** Opening DATA RECORDS block **

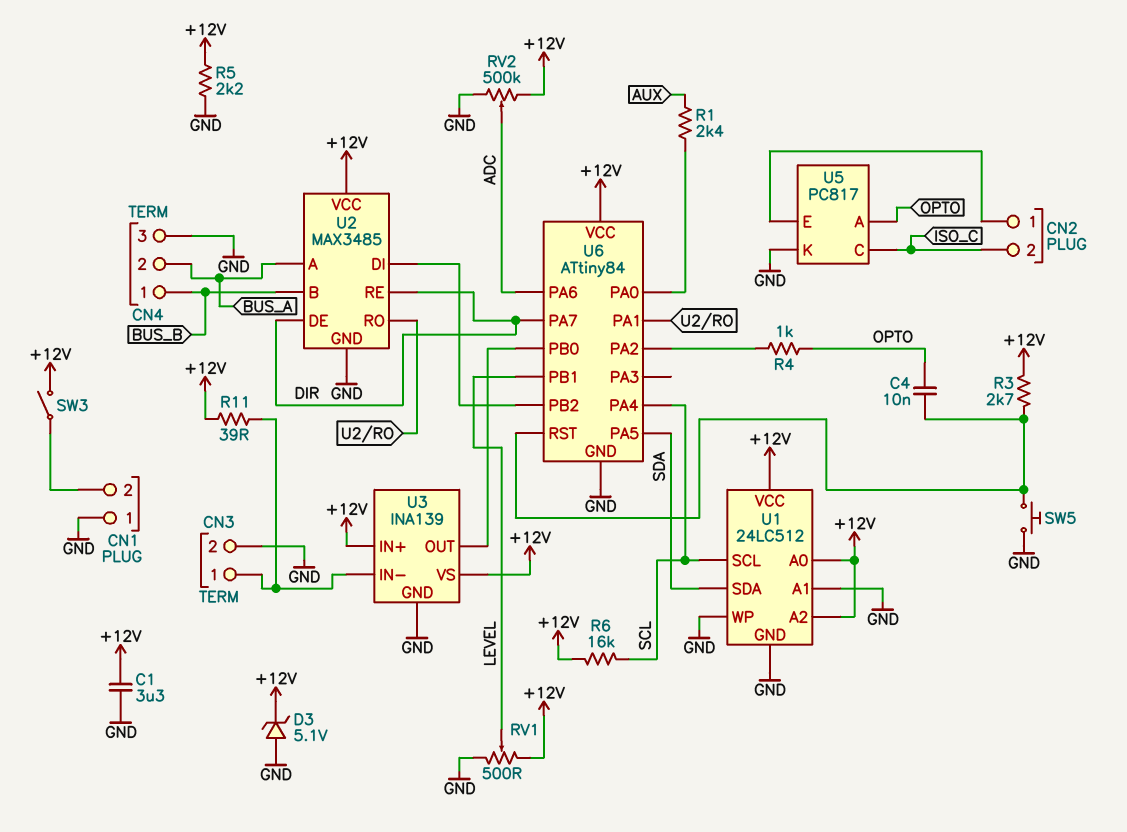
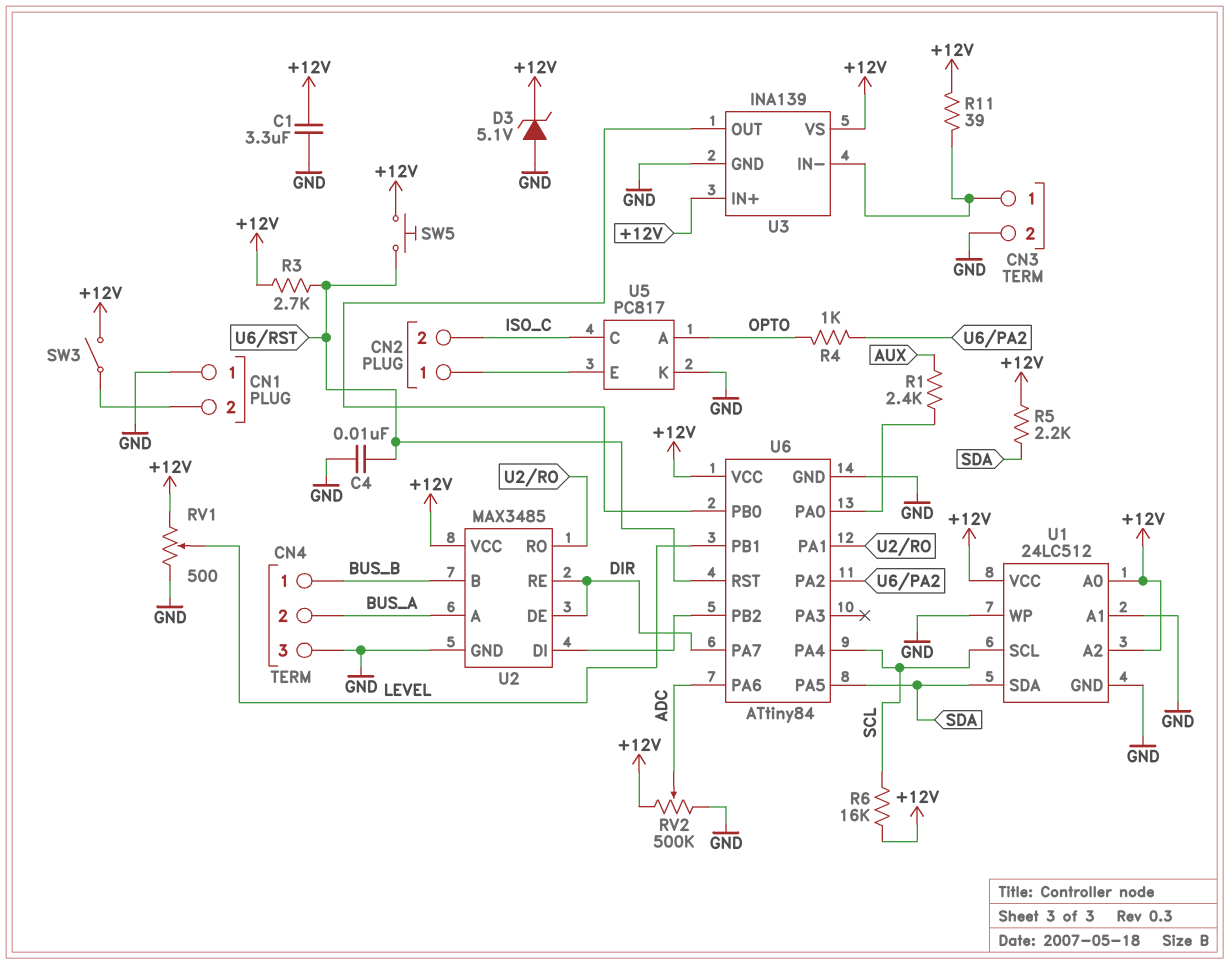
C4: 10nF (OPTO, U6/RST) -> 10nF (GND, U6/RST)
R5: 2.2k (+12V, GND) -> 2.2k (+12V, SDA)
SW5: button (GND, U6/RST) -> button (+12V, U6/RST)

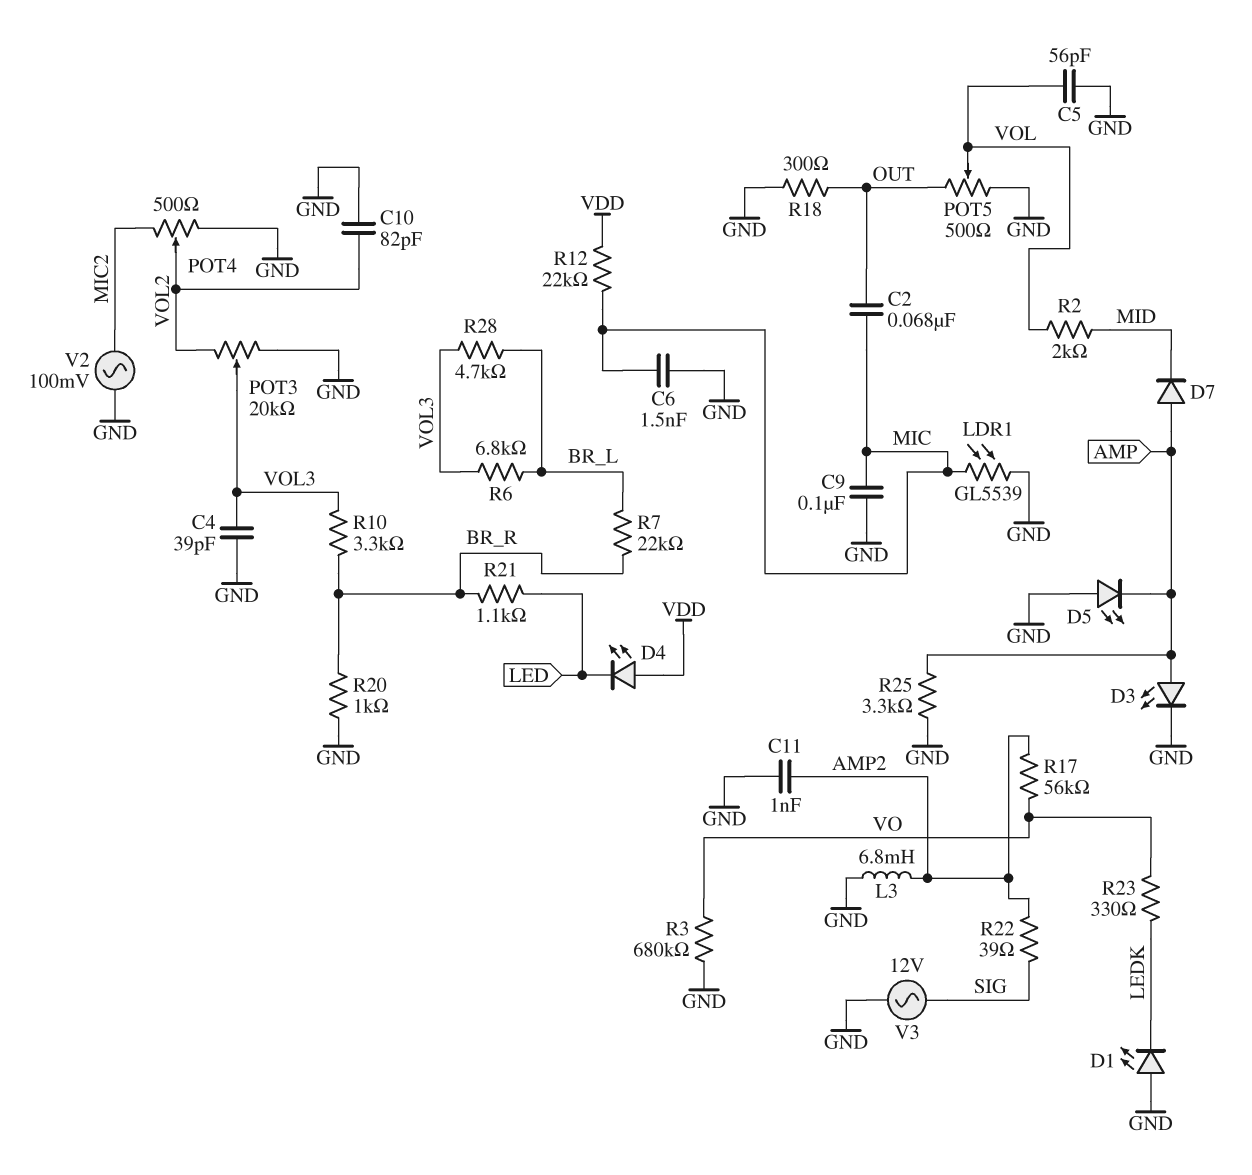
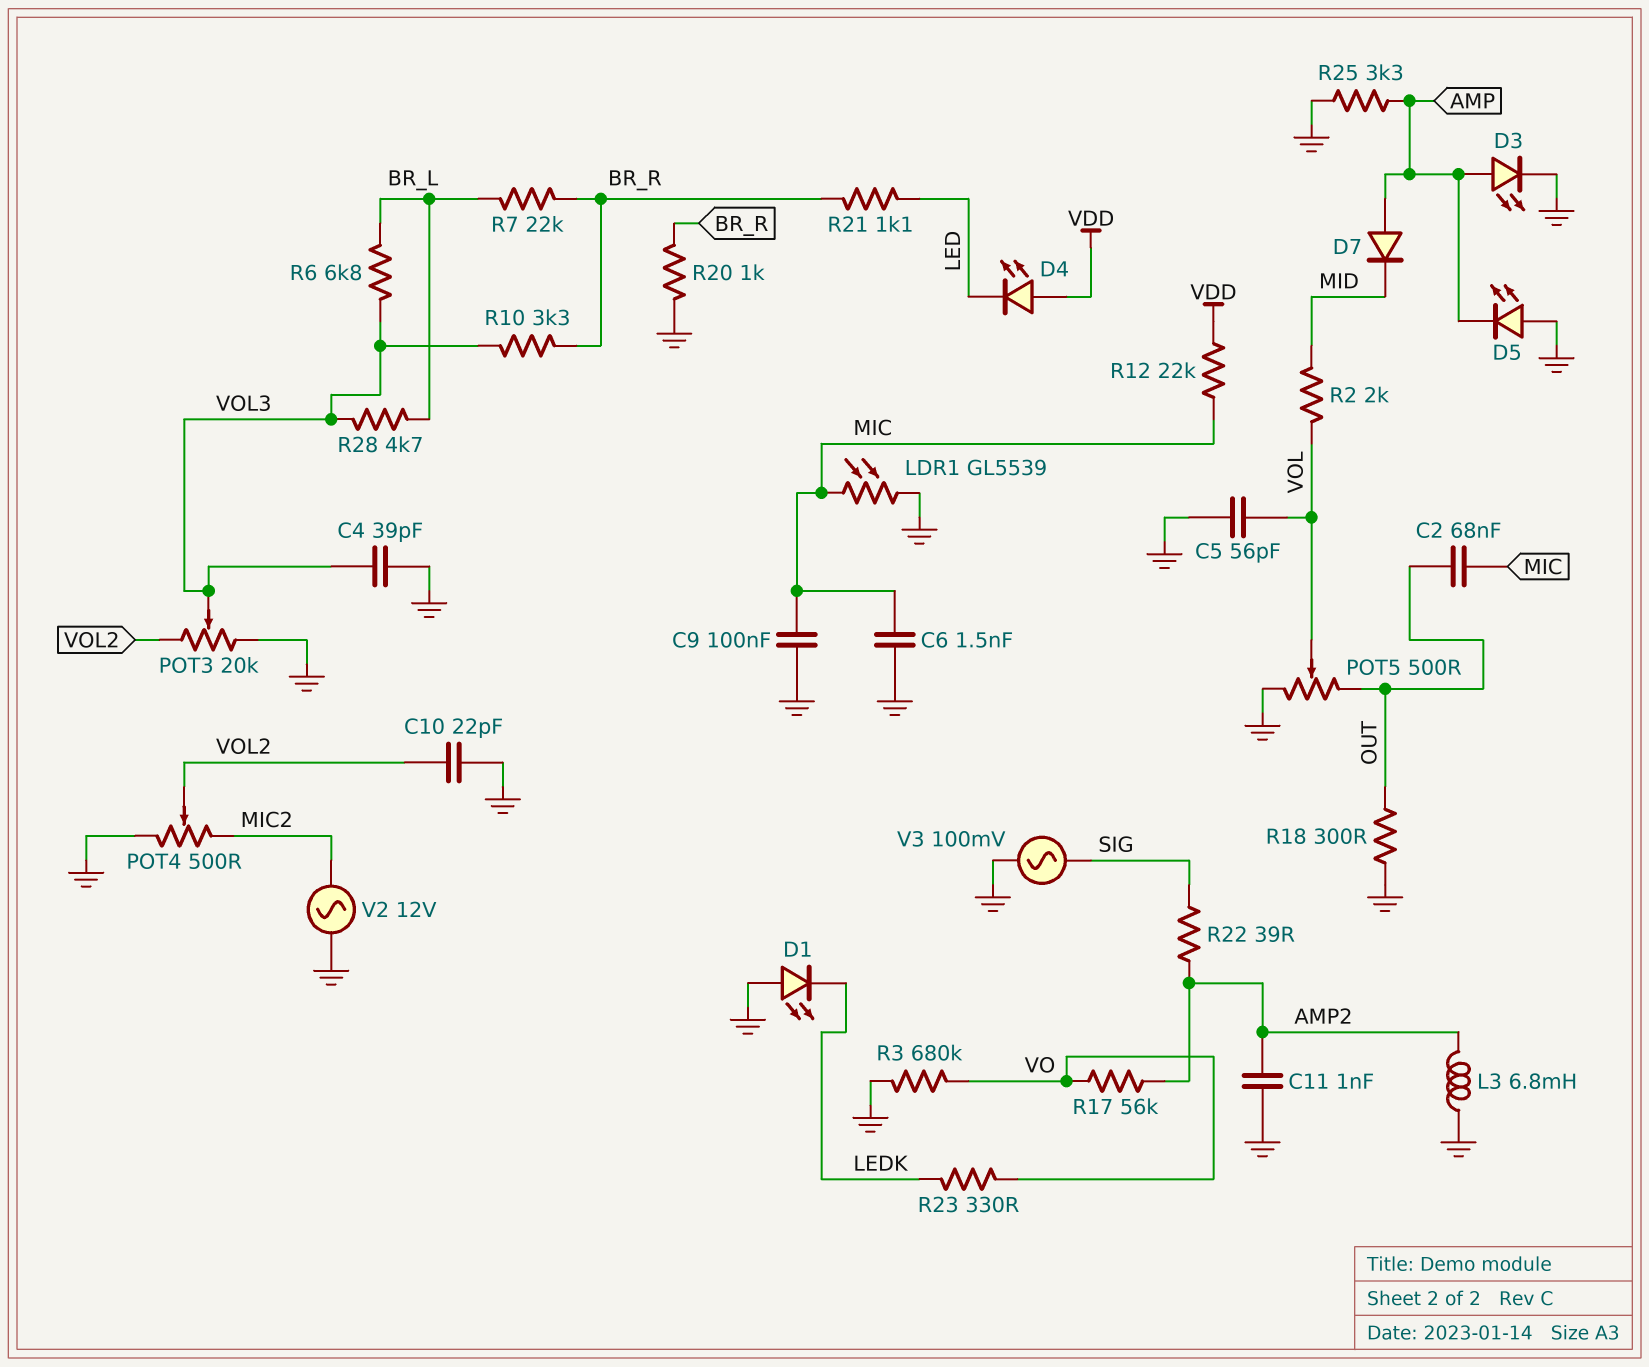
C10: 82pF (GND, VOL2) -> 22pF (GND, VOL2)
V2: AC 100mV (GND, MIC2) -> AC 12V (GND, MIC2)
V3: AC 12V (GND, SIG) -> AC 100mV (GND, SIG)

** Closing DATA RECORDS block **

Beginning with the line that contains "V2: AC 100mV", return every line through the end of the data above, exactly as written.

## WRITTEN REPLY
V2: AC 100mV (GND, MIC2) -> AC 12V (GND, MIC2)
V3: AC 12V (GND, SIG) -> AC 100mV (GND, SIG)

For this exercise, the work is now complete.